__WHAT IS EXPECTED__. Copy word for word, please, the lines of the entries below running from the one containing "orange triangle: (312, 53)" to the one containing "purple triangle: (314, 307)", both ends included.

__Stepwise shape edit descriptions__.
━━━━━━━━━━━━━━━━━━━━━━━━━━━━━━
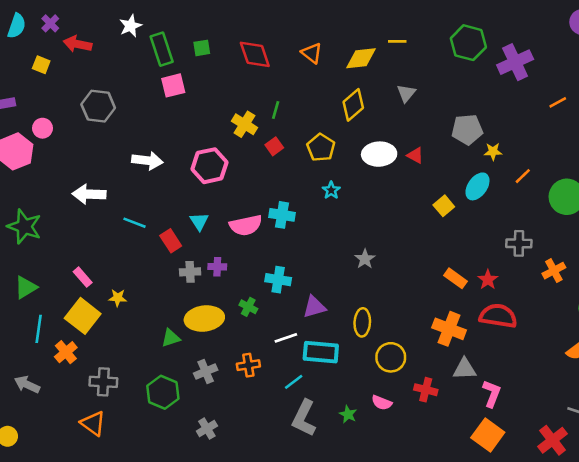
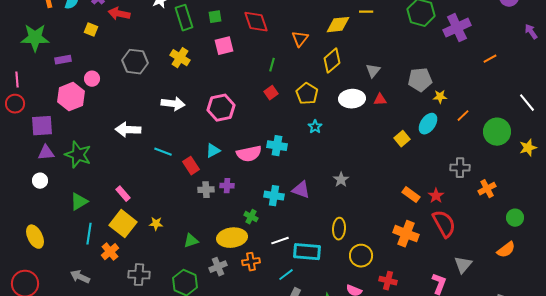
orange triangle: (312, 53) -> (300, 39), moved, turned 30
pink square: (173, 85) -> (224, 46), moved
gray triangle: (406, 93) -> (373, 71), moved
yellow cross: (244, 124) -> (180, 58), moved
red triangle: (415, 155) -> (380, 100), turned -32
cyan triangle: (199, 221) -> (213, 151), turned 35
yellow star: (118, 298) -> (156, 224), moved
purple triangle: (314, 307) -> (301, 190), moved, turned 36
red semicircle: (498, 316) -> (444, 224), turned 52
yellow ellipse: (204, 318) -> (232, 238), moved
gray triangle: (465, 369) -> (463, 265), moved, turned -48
━━━━━━━━━━━━━━━━━━━━━━━━━━━━━━
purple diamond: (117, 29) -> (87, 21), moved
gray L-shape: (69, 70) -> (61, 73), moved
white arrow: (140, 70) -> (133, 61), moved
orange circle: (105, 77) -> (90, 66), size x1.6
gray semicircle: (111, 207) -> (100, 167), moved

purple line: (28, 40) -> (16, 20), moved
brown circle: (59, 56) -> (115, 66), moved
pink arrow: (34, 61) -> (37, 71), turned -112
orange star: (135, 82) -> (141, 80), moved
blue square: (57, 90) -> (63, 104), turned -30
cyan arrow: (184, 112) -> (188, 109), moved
━━━━━━━━━━━━━━━━━━━━━━━━━━━━━━
__ANSWER BOX__.
orange triangle: (312, 53) -> (300, 39), moved, turned 30
pink square: (173, 85) -> (224, 46), moved
gray triangle: (406, 93) -> (373, 71), moved
yellow cross: (244, 124) -> (180, 58), moved
red triangle: (415, 155) -> (380, 100), turned -32
cyan triangle: (199, 221) -> (213, 151), turned 35
yellow star: (118, 298) -> (156, 224), moved
purple triangle: (314, 307) -> (301, 190), moved, turned 36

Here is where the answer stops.